__What you will do__
The expected answer is the set of lines in the data below between the line holding "R3: 3.3k (NET2, NET10) -> 2.2k (NET2, NET10)" and the line holding "R16: 15k (0V, DRV) -> 15k (DRV, MOT)", inclusive, written out exactly.

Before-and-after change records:
▬▬▬▬▬▬▬▬▬▬
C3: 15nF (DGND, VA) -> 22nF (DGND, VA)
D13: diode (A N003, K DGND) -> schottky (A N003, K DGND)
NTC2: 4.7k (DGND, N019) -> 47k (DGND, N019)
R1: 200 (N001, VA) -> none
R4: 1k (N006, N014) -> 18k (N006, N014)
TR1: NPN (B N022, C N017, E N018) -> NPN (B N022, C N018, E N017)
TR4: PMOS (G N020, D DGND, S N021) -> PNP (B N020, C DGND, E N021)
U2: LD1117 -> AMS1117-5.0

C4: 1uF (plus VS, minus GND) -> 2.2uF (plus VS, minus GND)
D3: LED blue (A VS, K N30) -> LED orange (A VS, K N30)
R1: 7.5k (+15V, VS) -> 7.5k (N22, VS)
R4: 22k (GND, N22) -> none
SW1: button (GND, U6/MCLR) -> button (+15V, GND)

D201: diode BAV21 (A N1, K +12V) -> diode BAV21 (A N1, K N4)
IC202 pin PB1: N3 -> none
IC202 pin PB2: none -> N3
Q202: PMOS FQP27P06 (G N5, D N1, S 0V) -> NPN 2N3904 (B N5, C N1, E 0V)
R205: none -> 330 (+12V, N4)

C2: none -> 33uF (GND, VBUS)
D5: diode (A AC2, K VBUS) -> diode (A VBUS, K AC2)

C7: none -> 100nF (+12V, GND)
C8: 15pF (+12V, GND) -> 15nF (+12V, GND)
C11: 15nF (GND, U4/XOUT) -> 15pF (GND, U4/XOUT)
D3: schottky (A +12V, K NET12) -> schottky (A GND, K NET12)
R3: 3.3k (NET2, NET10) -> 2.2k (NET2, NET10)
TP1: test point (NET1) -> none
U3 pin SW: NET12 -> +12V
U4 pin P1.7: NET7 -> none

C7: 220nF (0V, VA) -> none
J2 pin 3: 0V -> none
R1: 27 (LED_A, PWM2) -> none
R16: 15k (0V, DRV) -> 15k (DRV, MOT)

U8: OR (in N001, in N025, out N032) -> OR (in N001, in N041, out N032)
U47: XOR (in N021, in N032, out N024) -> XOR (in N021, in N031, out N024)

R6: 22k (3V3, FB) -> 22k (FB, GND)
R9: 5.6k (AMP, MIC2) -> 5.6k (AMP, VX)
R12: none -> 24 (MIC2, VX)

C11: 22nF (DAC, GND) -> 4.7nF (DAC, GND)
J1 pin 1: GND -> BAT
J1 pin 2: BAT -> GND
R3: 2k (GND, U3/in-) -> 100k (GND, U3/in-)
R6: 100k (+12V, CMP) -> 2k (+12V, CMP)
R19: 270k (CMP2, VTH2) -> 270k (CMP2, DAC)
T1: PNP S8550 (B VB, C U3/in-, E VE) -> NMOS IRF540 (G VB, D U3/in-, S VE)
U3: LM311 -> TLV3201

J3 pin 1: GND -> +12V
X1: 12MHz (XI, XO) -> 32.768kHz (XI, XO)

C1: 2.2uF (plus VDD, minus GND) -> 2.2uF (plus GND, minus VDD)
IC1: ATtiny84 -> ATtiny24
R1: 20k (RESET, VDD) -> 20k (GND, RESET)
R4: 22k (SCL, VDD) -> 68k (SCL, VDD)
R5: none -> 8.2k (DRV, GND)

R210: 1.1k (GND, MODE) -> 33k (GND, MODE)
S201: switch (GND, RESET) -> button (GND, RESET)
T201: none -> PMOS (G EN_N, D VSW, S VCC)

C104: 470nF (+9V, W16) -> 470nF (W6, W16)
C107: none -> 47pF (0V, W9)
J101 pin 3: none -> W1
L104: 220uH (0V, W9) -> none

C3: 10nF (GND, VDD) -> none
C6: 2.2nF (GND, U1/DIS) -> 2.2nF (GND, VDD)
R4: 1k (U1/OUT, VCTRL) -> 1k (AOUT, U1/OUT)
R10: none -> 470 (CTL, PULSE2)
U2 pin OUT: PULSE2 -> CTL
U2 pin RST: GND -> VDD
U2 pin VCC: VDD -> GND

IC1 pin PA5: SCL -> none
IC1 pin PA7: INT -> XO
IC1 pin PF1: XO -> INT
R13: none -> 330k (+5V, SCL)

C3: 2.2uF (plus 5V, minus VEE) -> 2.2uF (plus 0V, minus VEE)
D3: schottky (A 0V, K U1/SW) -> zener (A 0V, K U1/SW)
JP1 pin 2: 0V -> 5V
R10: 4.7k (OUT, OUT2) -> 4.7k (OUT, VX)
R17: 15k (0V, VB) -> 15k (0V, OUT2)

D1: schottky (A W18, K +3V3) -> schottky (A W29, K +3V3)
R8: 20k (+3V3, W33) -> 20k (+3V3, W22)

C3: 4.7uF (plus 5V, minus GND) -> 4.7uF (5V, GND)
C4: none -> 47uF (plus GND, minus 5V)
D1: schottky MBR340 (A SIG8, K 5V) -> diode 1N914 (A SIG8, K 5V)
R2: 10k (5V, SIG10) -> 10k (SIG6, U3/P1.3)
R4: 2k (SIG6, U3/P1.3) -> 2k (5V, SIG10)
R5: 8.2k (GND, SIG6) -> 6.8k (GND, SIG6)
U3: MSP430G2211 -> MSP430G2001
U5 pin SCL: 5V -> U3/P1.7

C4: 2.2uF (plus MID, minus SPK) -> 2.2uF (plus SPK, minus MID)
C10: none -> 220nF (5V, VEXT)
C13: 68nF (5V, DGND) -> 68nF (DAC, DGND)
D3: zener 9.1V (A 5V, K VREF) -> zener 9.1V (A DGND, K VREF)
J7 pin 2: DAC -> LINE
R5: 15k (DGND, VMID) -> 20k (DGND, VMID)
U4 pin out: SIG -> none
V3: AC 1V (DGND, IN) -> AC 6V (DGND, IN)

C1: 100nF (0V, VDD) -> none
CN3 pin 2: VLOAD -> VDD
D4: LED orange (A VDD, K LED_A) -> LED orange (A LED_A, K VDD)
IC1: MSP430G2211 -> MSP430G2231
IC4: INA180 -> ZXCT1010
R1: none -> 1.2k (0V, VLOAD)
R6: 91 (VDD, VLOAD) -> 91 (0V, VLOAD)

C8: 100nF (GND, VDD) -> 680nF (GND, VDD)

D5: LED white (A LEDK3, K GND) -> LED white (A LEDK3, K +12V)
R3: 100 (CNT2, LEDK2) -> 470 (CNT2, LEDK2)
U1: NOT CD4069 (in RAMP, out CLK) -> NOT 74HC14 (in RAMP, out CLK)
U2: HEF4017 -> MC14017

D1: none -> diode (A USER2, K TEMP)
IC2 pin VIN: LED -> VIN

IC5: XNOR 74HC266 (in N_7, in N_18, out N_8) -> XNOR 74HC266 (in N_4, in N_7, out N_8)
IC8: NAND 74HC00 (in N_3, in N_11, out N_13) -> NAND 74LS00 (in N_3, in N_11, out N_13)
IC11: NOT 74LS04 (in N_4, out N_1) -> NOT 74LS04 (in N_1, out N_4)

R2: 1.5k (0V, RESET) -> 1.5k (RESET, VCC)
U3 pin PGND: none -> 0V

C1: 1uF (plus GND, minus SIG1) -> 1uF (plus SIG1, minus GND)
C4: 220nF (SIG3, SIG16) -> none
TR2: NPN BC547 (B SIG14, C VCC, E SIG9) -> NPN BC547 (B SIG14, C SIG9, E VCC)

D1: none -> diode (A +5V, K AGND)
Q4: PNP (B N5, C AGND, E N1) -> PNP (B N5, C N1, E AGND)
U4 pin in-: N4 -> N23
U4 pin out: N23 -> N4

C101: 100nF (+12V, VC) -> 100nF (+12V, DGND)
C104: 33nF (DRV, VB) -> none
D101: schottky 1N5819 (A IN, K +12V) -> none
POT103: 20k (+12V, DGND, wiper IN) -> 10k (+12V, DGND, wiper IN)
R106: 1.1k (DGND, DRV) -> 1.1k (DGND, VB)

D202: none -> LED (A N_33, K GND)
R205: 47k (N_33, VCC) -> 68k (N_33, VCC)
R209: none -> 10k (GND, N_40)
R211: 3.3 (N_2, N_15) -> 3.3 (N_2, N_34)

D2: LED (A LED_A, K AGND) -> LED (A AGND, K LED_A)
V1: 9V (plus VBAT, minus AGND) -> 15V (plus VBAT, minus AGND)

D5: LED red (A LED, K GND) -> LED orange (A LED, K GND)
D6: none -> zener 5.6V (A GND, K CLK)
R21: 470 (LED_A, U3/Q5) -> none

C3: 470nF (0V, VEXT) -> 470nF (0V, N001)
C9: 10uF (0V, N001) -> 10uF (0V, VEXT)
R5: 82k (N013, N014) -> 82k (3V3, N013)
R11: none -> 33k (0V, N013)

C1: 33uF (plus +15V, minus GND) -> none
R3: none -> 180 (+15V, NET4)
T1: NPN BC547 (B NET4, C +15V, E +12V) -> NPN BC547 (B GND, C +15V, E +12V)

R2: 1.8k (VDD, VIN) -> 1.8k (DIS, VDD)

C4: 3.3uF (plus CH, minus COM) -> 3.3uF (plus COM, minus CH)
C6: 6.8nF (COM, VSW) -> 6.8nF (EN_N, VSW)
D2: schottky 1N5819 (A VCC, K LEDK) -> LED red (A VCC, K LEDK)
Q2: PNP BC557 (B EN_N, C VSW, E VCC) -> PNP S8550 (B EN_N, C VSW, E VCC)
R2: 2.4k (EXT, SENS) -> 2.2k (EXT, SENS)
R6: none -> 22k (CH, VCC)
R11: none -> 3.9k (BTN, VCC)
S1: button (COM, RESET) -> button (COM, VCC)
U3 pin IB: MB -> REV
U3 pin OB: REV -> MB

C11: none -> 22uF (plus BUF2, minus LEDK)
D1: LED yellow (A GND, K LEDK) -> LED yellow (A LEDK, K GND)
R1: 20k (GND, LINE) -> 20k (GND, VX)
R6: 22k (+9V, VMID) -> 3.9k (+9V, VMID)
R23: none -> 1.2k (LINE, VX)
▬▬▬▬▬▬▬▬▬▬
__Solution for this task__
R3: 3.3k (NET2, NET10) -> 2.2k (NET2, NET10)
TP1: test point (NET1) -> none
U3 pin SW: NET12 -> +12V
U4 pin P1.7: NET7 -> none

C7: 220nF (0V, VA) -> none
J2 pin 3: 0V -> none
R1: 27 (LED_A, PWM2) -> none
R16: 15k (0V, DRV) -> 15k (DRV, MOT)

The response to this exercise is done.